(Dataset entries)

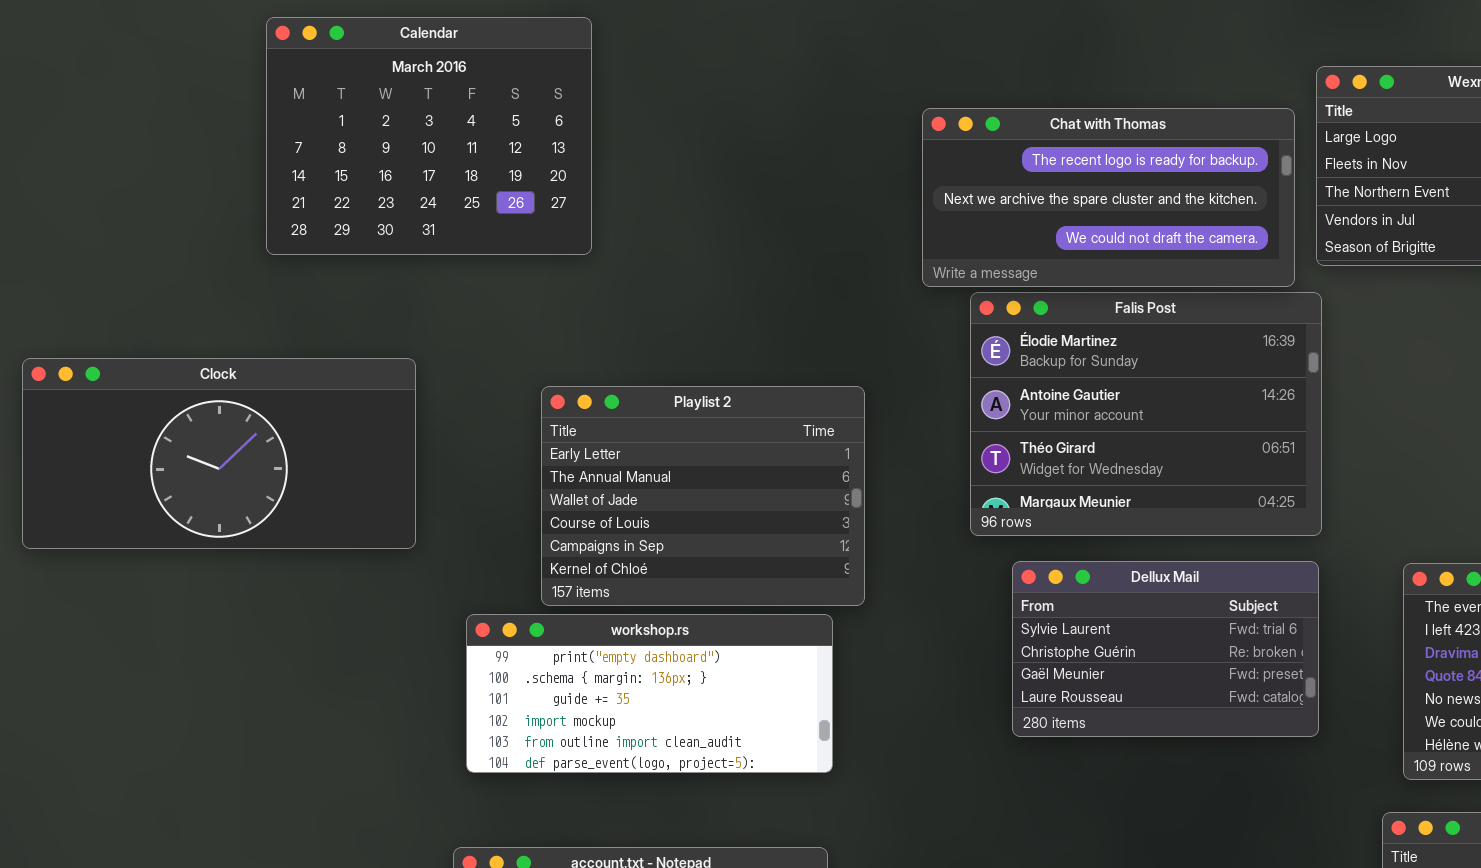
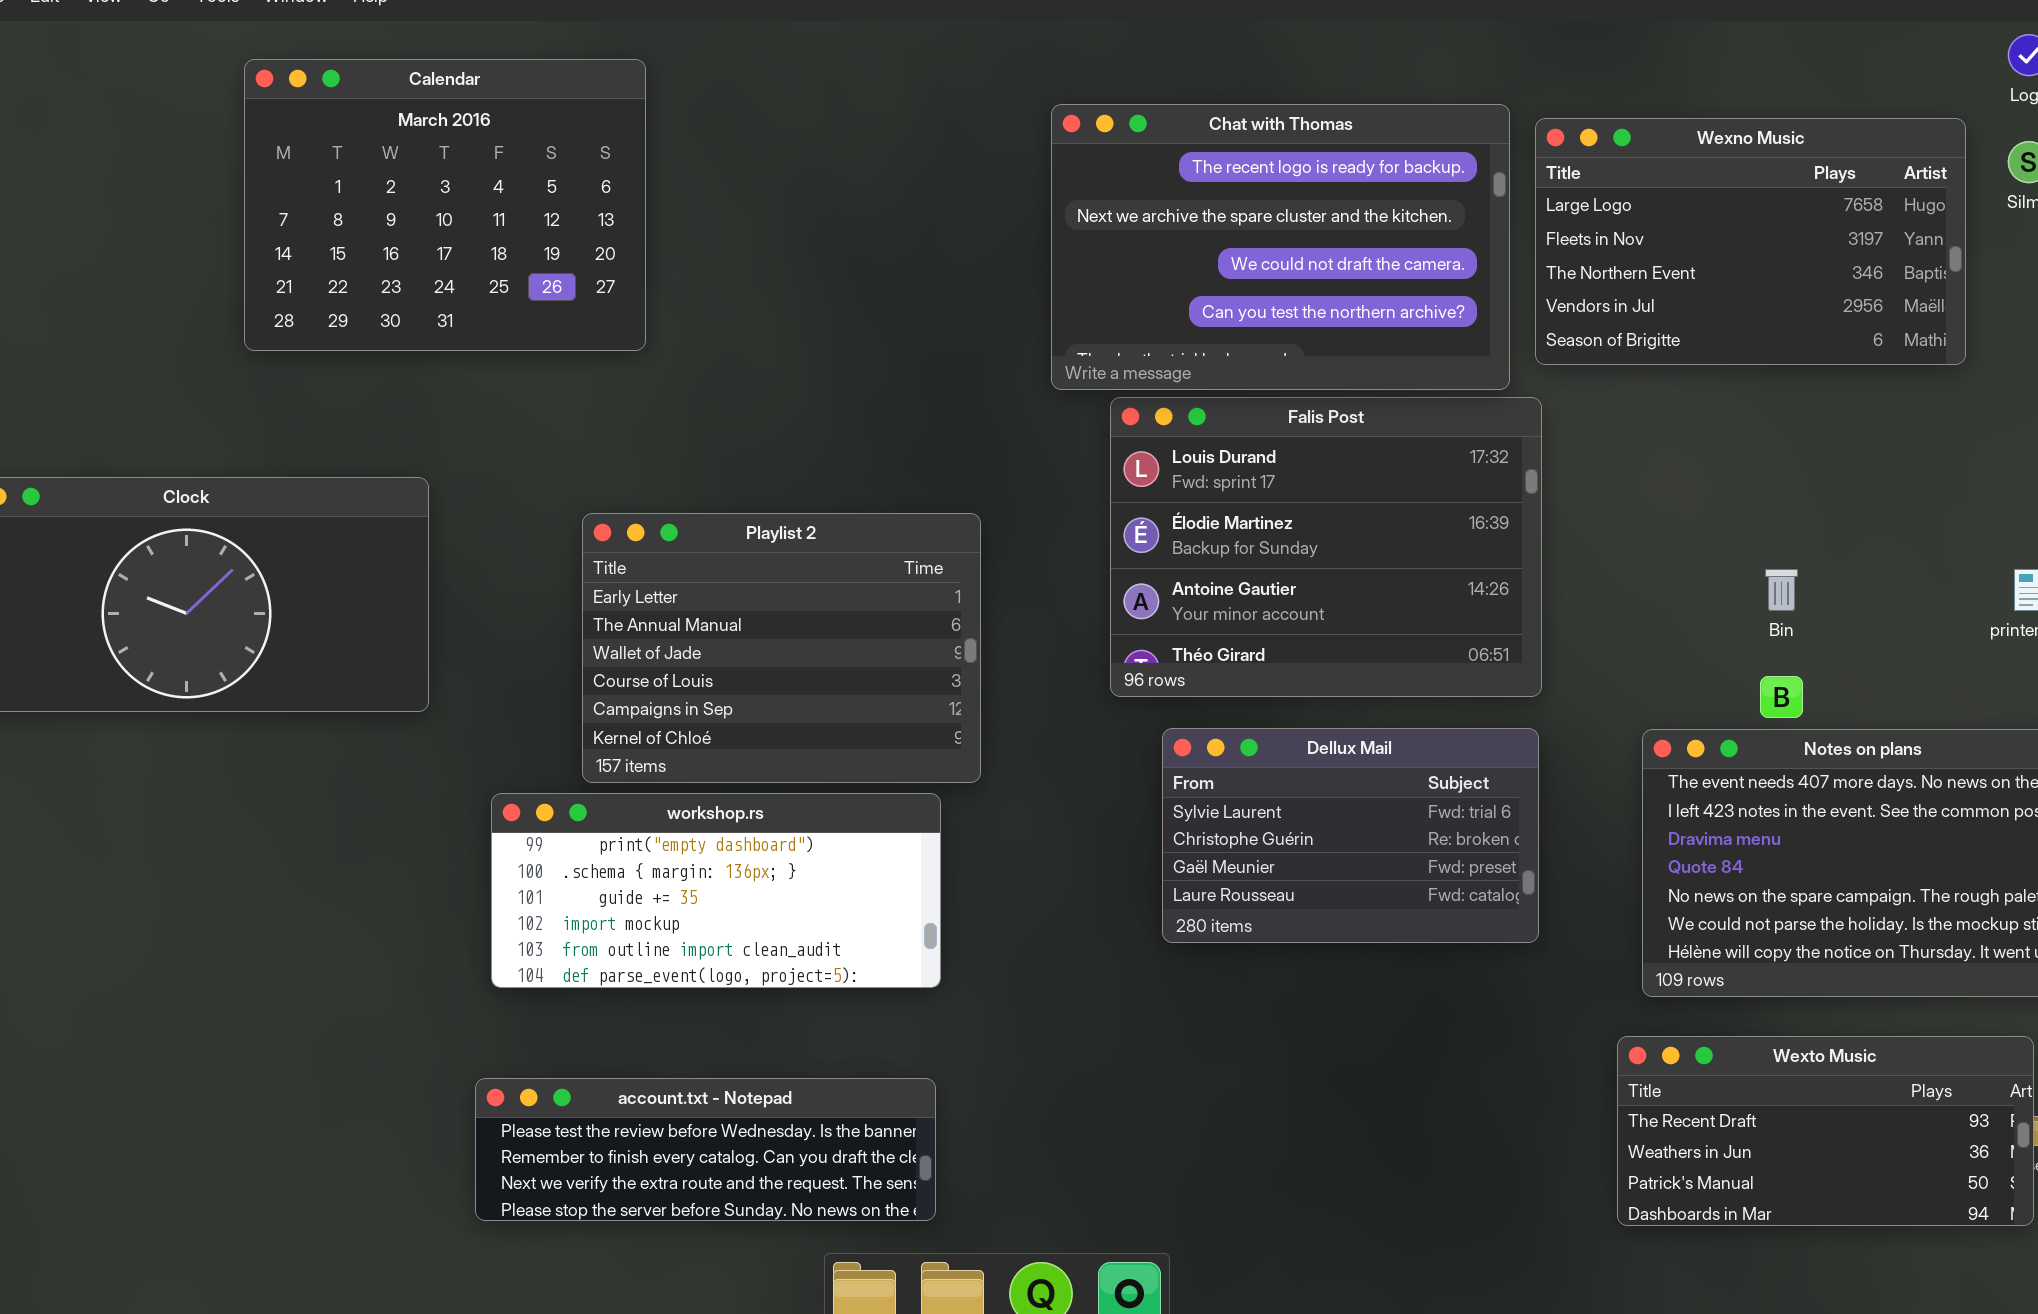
Chat with Thomas: [922,108,1295,287] -> [1051,104,1510,390], resized
Falis Post: [970,292,1322,536] -> [1110,397,1542,697], scrolled up 1 row

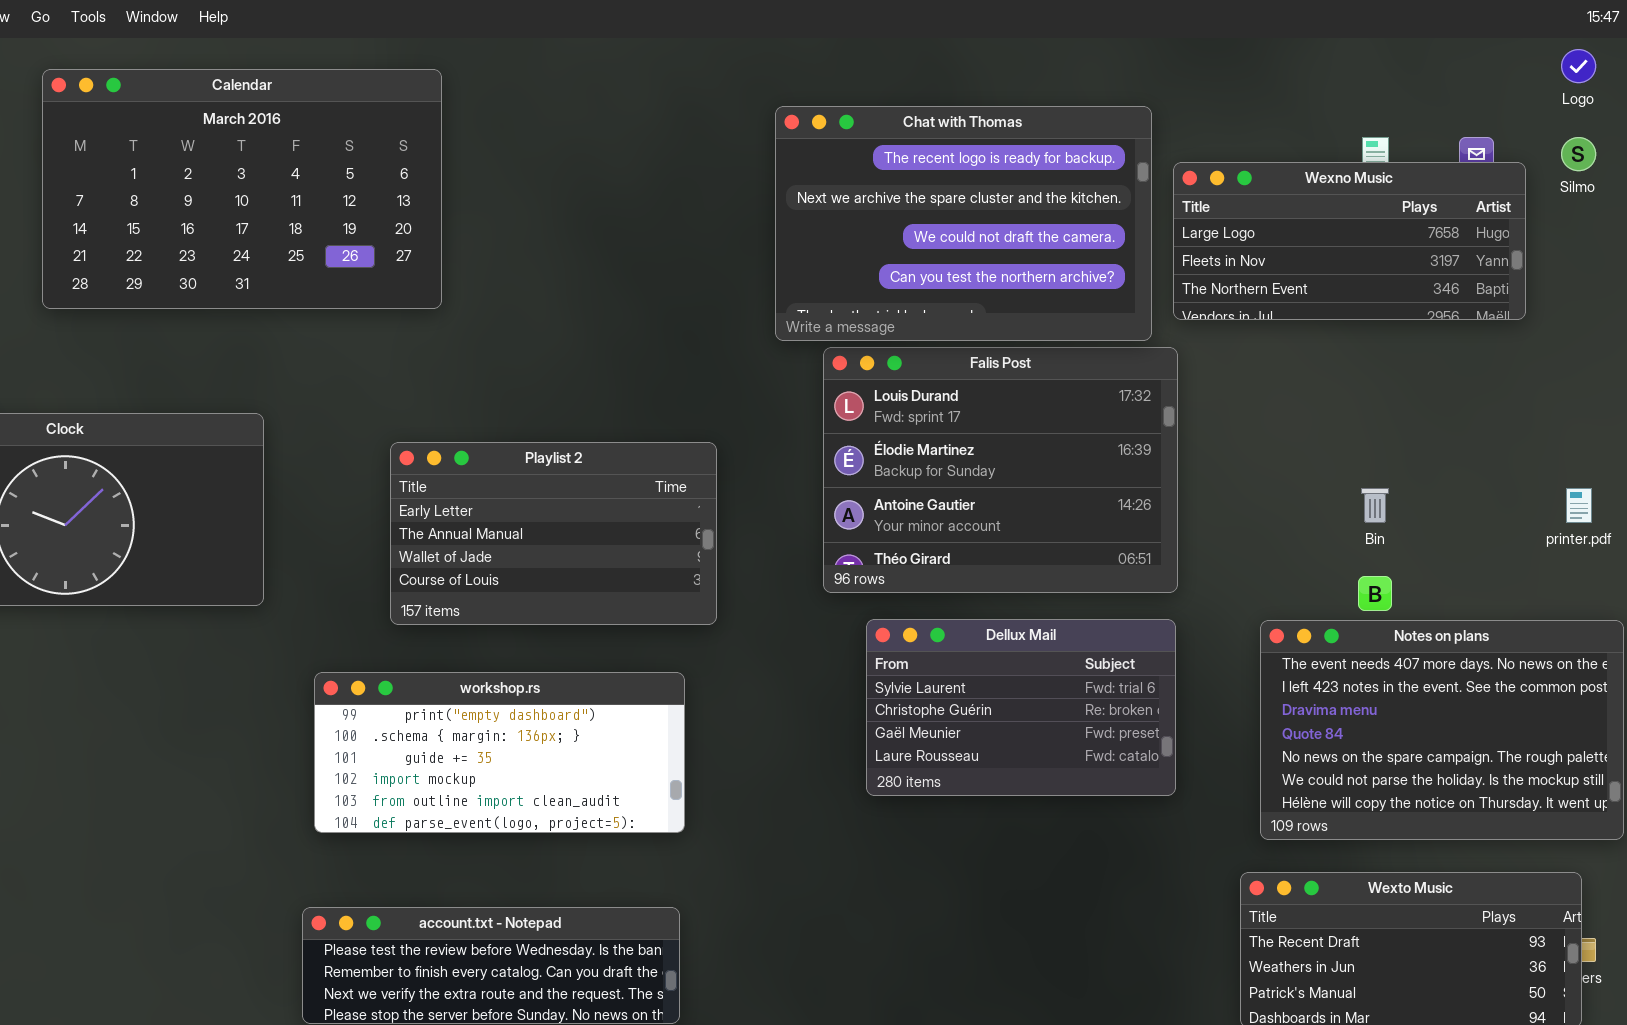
Calendar: [244,59,646,351] -> [42,69,442,309], resized
Wexno Music: [1535,118,1966,365] -> [1173,162,1526,320], resized
Playlist 2: [582,513,981,783] -> [390,442,717,625], resized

* [WORK ORDER]: Transcribe every record above in full. Pictures stay out of the copy.

* [ANSWER]:
Chat with Thomas: [922,108,1295,287] -> [1051,104,1510,390], resized
Falis Post: [970,292,1322,536] -> [1110,397,1542,697], scrolled up 1 row

Calendar: [244,59,646,351] -> [42,69,442,309], resized
Wexno Music: [1535,118,1966,365] -> [1173,162,1526,320], resized
Playlist 2: [582,513,981,783] -> [390,442,717,625], resized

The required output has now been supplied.